Directions
From top to bottom, retype the data exactly, passing over any picture.

BEGIN Available records

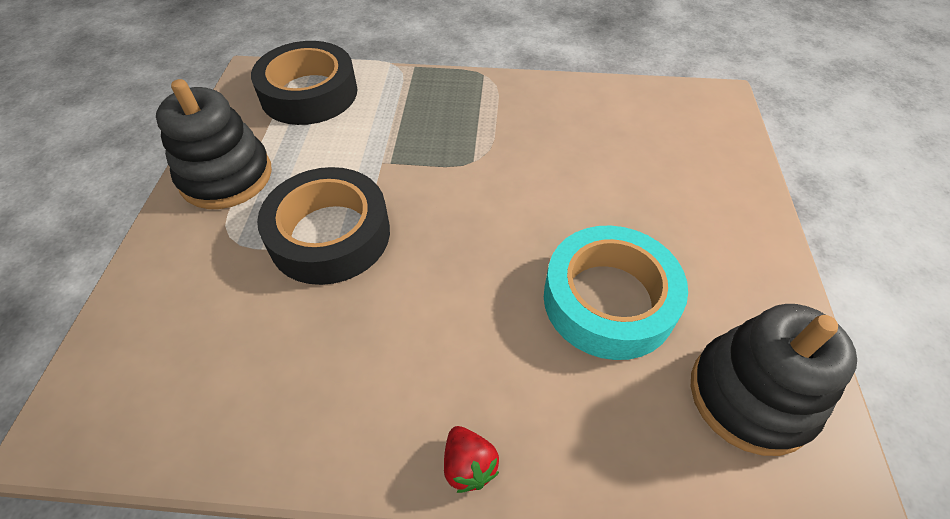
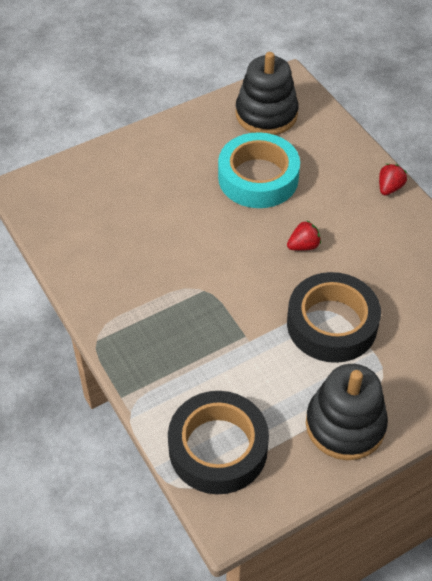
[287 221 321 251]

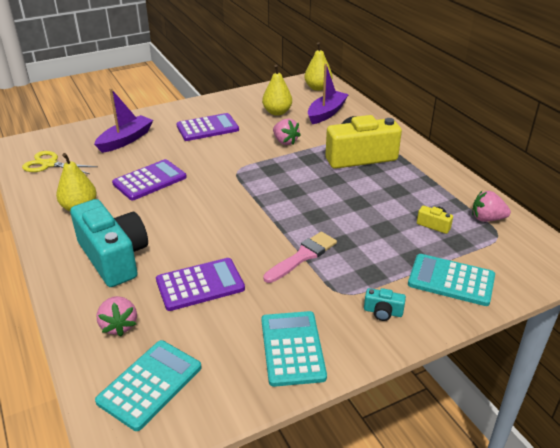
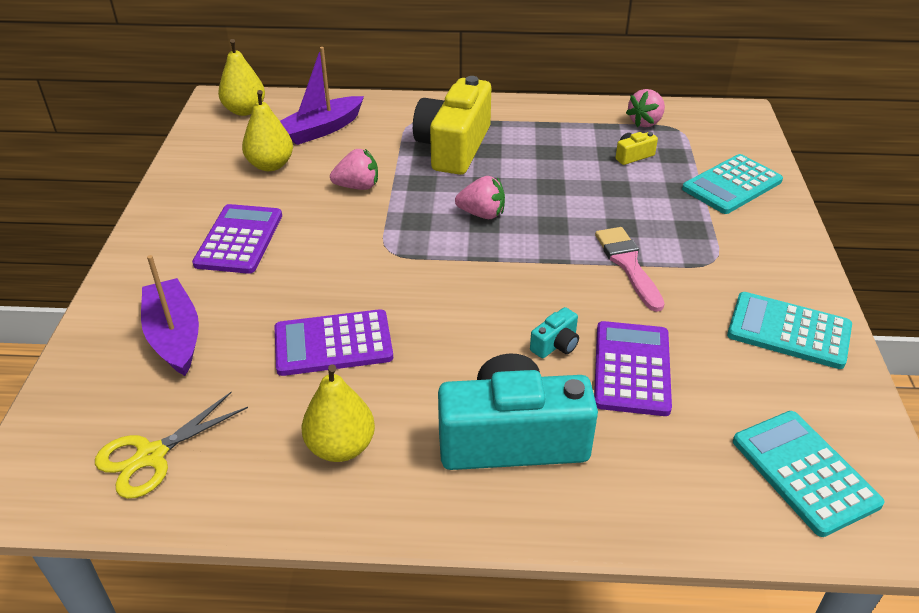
[275 309 393 376]
[280 47 364 145]
[455 176 505 219]
[530 307 579 358]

END Available records

Output for this exercise
[287 221 321 251]

[275 309 393 376]
[280 47 364 145]
[455 176 505 219]
[530 307 579 358]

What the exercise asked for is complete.